Activity = Begin at the line below that has "brown scissors: 1 -> 0" and stop after the line that has "red scissors: 3 -> 0". Please restate only those lines, word for word.

Materials provided =
# # # #

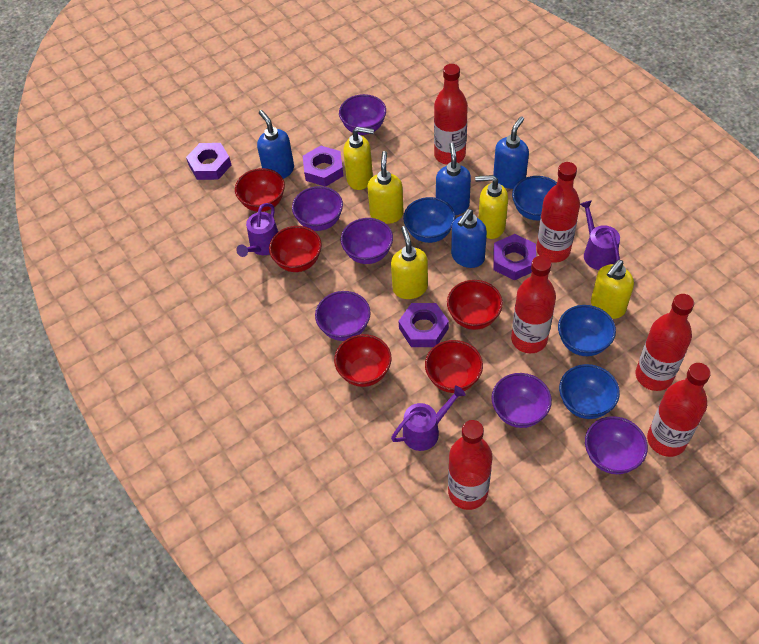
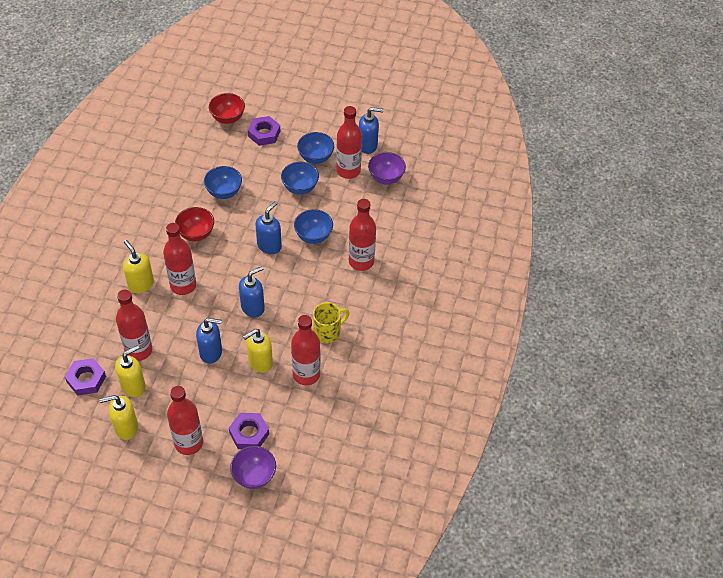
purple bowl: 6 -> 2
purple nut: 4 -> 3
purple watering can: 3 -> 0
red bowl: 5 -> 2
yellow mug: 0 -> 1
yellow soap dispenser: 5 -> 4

# # # #

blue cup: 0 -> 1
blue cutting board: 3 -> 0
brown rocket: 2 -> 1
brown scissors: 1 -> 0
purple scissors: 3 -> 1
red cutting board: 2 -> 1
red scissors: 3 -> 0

# # # #

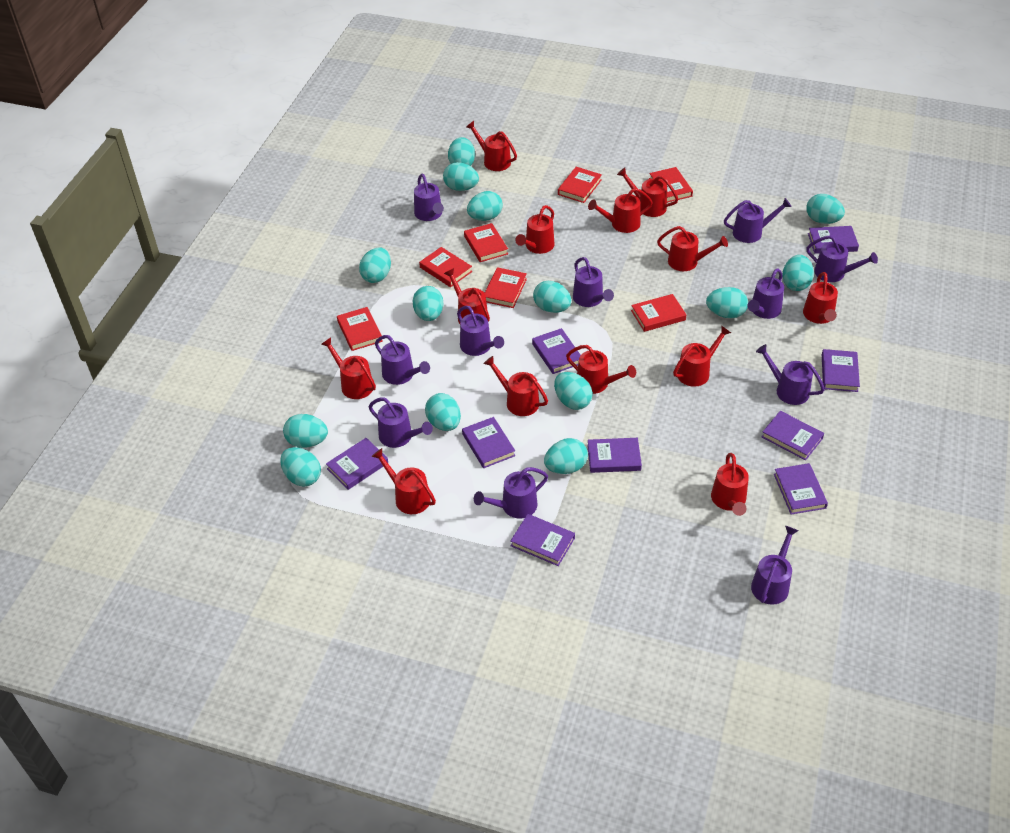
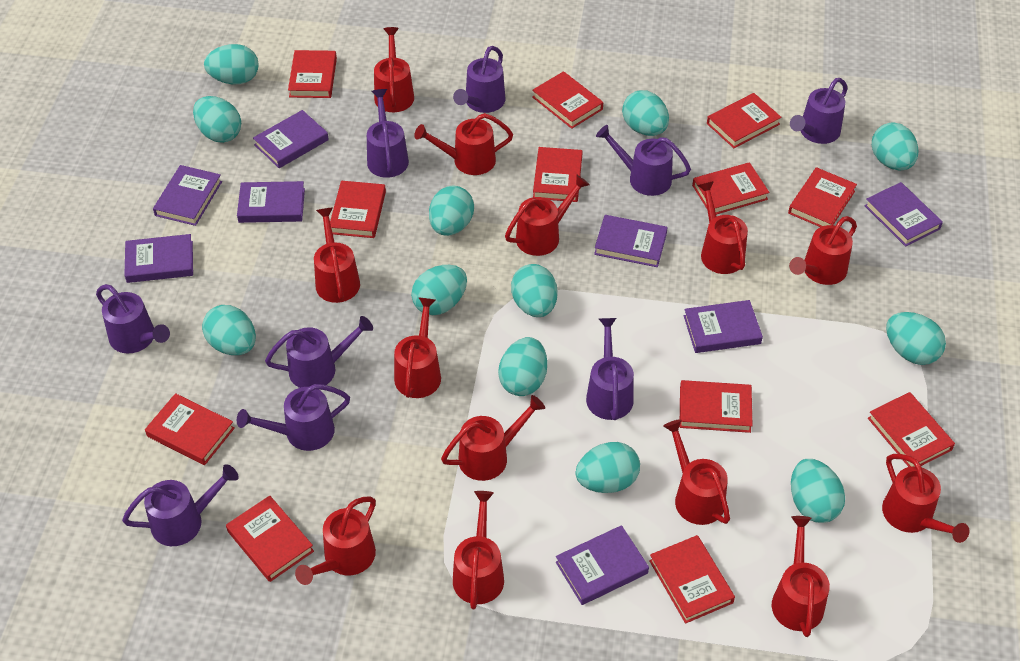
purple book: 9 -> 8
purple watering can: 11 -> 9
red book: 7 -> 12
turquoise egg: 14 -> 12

# # # #

Output of the exercise =
brown scissors: 1 -> 0
purple scissors: 3 -> 1
red cutting board: 2 -> 1
red scissors: 3 -> 0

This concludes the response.